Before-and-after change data

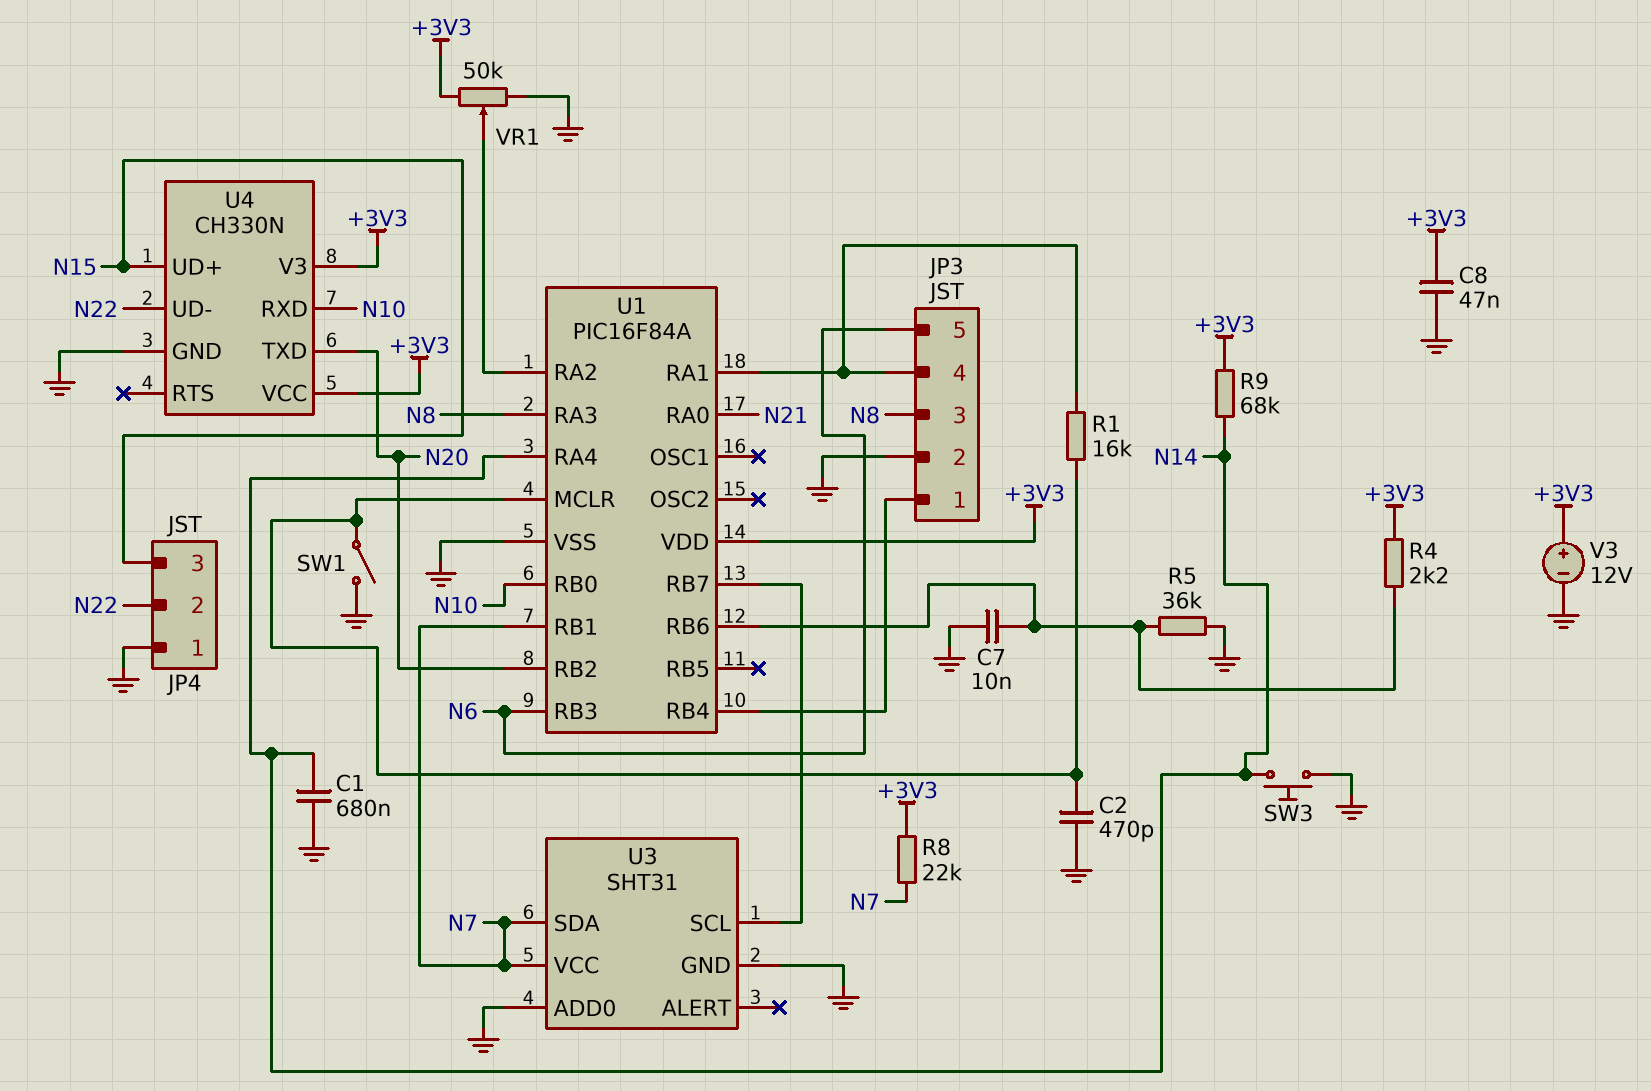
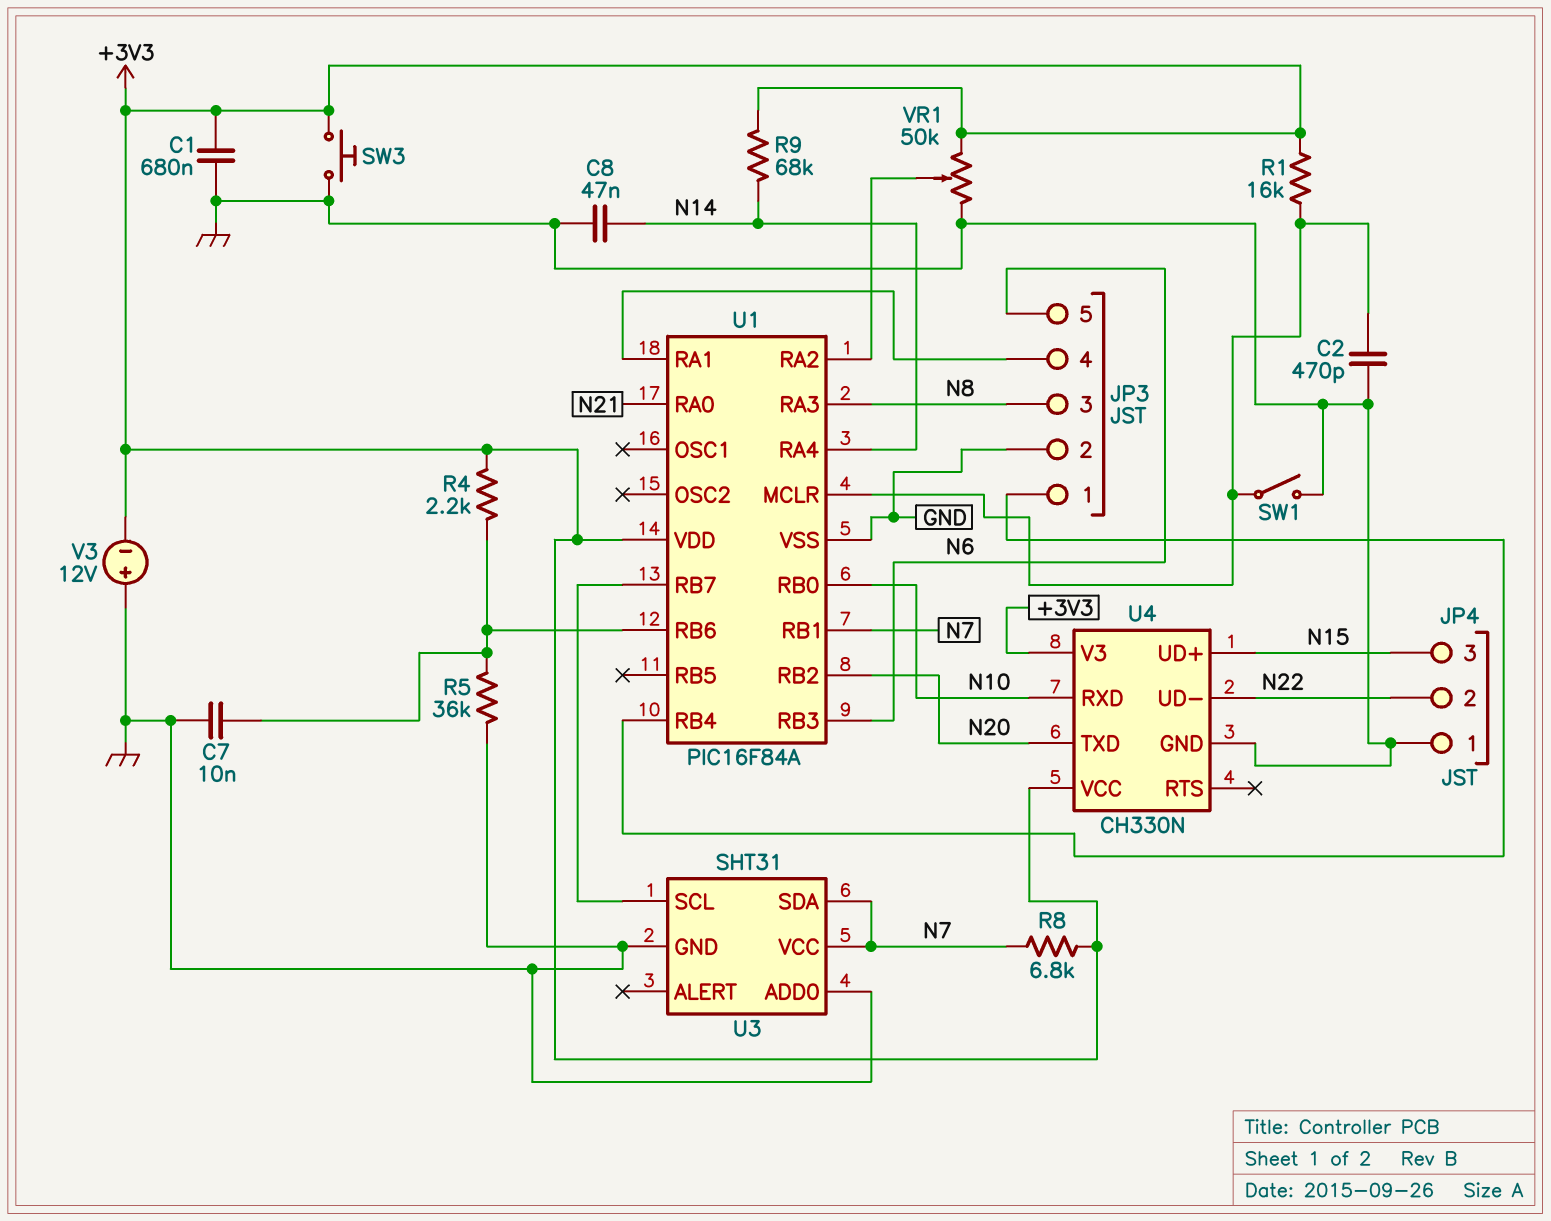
C1: 680nF (GND, N14) -> 680nF (+3V3, GND)
C8: 47nF (+3V3, GND) -> 47nF (GND, N14)
R1: 16k (JP3/4, U1/MCLR) -> 16k (+3V3, U1/MCLR)
R8: 22k (+3V3, N7) -> 6.8k (+3V3, N7)
SW3: button (GND, N14) -> button (+3V3, GND)
V3: 12V (plus +3V3, minus GND) -> 12V (plus GND, minus +3V3)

EXERCISE BRIEF =>
Return the lines above, starting at the one that contains "R8: 22k (+3V3, N7) -> 6.8k (+3V3, N7)" and running through the last, exactly as they appear, with no extra lines.

ANSWER TO THE EXERCISE =>
R8: 22k (+3V3, N7) -> 6.8k (+3V3, N7)
SW3: button (GND, N14) -> button (+3V3, GND)
V3: 12V (plus +3V3, minus GND) -> 12V (plus GND, minus +3V3)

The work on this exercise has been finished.